# Exercise details
Every line of the data that includes "turquoise" should be copied out.

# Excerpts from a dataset
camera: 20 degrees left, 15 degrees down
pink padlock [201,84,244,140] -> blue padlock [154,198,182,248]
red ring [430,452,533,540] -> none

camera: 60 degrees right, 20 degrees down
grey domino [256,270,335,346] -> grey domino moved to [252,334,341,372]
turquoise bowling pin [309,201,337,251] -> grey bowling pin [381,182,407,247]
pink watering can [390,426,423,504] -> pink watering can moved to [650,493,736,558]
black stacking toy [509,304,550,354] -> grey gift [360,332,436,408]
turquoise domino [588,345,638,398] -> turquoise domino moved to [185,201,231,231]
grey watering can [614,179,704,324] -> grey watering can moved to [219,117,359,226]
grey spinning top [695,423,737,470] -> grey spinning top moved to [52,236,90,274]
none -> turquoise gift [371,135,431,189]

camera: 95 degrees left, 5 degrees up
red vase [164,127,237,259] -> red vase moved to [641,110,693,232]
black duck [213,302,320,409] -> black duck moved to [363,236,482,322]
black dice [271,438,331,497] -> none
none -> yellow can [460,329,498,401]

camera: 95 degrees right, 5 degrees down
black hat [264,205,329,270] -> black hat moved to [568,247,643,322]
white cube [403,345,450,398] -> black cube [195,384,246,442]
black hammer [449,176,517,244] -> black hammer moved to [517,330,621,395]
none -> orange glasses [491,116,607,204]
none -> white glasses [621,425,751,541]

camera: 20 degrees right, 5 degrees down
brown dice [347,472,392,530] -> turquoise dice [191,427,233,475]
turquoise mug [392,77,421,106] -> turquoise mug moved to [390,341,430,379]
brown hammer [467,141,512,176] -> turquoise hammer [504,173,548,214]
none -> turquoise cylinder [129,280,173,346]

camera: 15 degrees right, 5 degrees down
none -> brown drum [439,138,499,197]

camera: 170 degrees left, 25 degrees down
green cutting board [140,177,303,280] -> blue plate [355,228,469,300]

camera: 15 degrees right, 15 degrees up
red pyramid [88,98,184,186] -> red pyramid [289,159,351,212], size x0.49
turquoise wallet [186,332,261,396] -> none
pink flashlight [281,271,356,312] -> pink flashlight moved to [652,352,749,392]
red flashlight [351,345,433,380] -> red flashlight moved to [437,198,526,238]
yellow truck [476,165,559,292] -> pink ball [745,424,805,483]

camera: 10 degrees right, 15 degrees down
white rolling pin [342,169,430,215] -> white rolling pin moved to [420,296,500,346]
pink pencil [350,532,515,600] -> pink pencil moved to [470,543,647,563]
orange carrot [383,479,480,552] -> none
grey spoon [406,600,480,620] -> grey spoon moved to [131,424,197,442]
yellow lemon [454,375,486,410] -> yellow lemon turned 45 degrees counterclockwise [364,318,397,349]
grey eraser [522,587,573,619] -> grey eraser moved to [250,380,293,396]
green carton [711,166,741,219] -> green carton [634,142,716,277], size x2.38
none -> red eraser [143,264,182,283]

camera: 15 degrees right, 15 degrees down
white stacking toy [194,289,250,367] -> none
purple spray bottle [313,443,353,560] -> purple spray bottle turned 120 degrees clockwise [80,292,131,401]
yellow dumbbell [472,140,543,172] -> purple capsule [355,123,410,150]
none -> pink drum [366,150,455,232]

# Answer for the task
turquoise bowling pin [309,201,337,251] -> grey bowling pin [381,182,407,247]
turquoise domino [588,345,638,398] -> turquoise domino moved to [185,201,231,231]
none -> turquoise gift [371,135,431,189]
brown dice [347,472,392,530] -> turquoise dice [191,427,233,475]
turquoise mug [392,77,421,106] -> turquoise mug moved to [390,341,430,379]
brown hammer [467,141,512,176] -> turquoise hammer [504,173,548,214]
none -> turquoise cylinder [129,280,173,346]
turquoise wallet [186,332,261,396] -> none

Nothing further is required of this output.